PROBLEM STATEMENT –
Could you filter the records below down to the lines that include the word "insert"?

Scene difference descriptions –

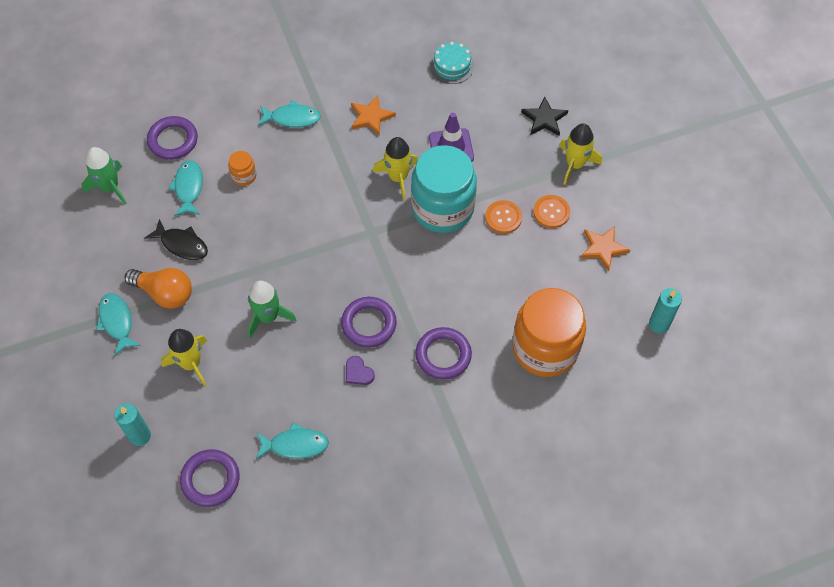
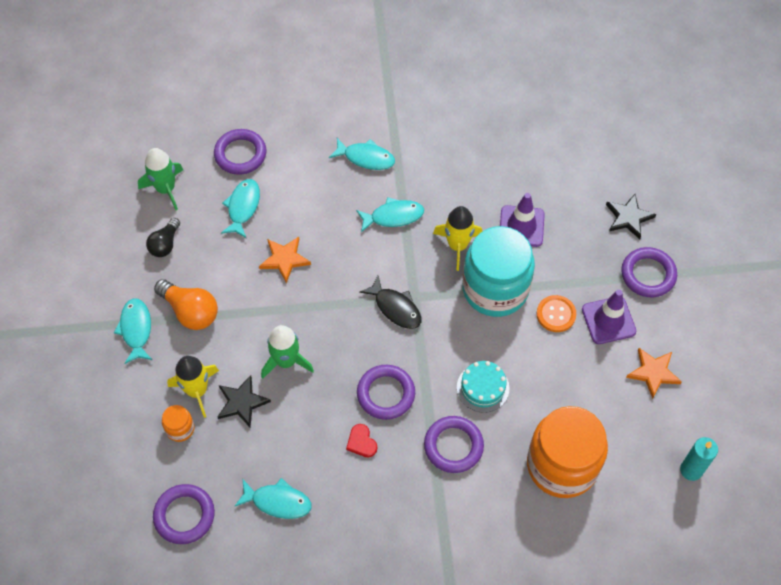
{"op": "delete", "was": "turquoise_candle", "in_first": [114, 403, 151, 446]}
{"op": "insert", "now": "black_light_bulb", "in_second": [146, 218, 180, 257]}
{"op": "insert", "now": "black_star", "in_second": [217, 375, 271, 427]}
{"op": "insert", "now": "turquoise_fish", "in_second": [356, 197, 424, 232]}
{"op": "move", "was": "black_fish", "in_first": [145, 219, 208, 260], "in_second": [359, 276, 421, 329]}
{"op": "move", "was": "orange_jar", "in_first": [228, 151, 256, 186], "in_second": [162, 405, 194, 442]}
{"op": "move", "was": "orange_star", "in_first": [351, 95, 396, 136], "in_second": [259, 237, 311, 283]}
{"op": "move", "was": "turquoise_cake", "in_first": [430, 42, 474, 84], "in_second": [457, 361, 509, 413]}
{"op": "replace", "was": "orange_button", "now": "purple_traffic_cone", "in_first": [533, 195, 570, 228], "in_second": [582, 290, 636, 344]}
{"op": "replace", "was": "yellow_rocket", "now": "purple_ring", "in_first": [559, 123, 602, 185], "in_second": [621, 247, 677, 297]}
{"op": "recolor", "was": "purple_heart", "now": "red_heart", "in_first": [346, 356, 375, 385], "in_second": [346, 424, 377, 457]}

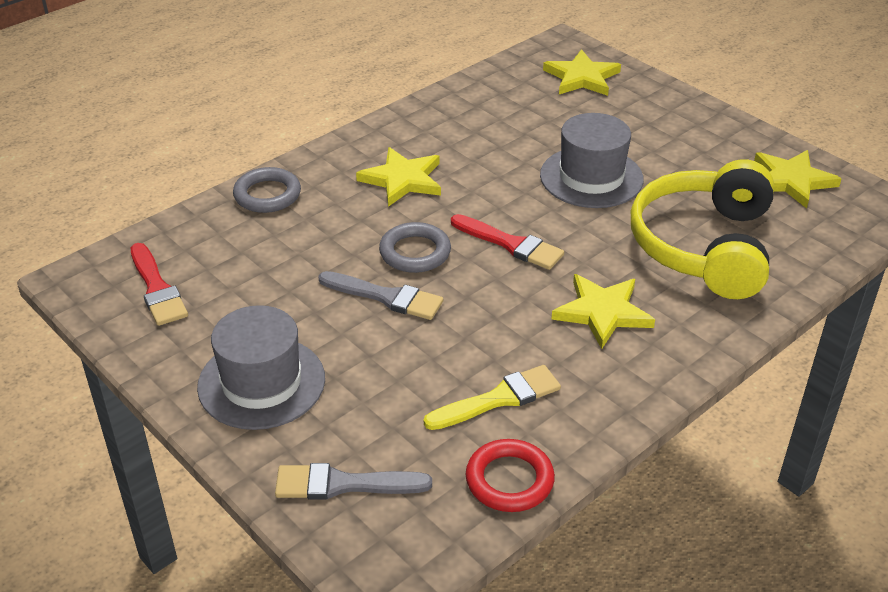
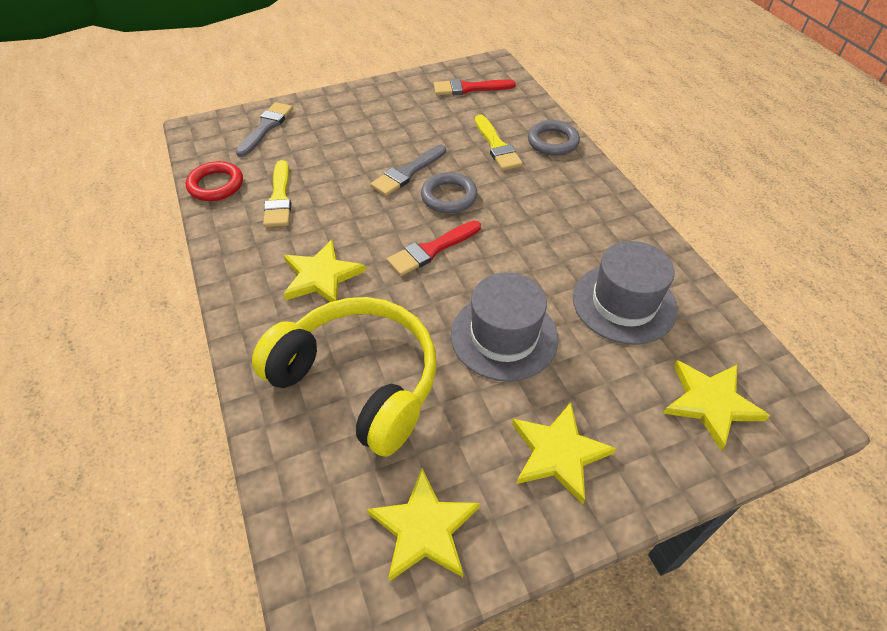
{"op": "insert", "now": "yellow_brush", "in_second": [475, 114, 523, 170]}
{"op": "move", "was": "grey_hat", "in_first": [197, 305, 325, 430], "in_second": [573, 241, 677, 344]}
{"op": "move", "was": "yellow_star", "in_first": [356, 147, 441, 207], "in_second": [512, 402, 616, 504]}

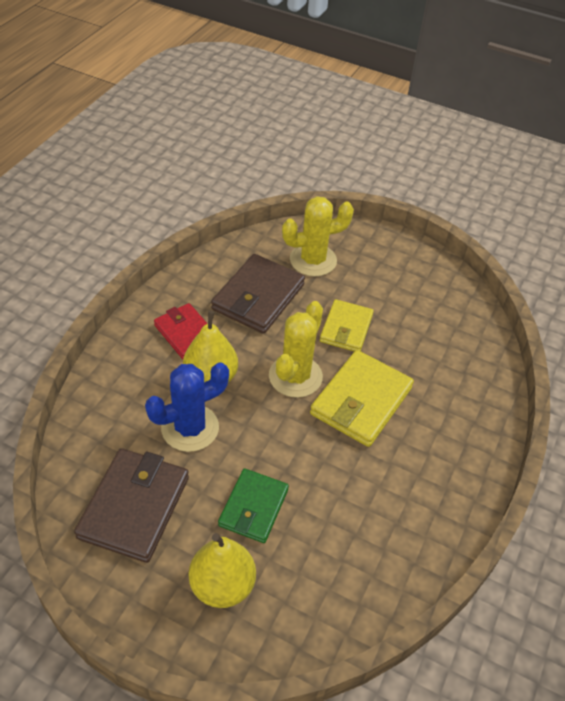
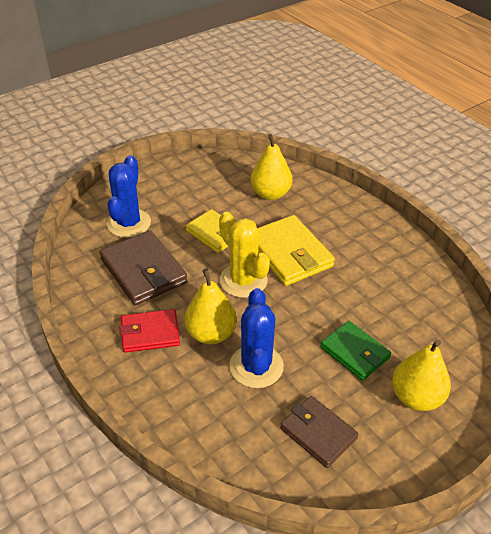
{"op": "insert", "now": "yellow_pear", "in_second": [250, 134, 292, 200]}
{"op": "recolor", "was": "yellow_cactus", "now": "blue_cactus", "in_first": [282, 196, 354, 277], "in_second": [107, 155, 151, 238]}
{"op": "resize", "was": "brown_wallet", "in_first": [74, 448, 189, 563], "in_second": [280, 396, 358, 468], "ratio": 0.65}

RESPONSE TO THIS EXERCISE –
{"op": "insert", "now": "black_light_bulb", "in_second": [146, 218, 180, 257]}
{"op": "insert", "now": "black_star", "in_second": [217, 375, 271, 427]}
{"op": "insert", "now": "turquoise_fish", "in_second": [356, 197, 424, 232]}
{"op": "insert", "now": "yellow_brush", "in_second": [475, 114, 523, 170]}
{"op": "insert", "now": "yellow_pear", "in_second": [250, 134, 292, 200]}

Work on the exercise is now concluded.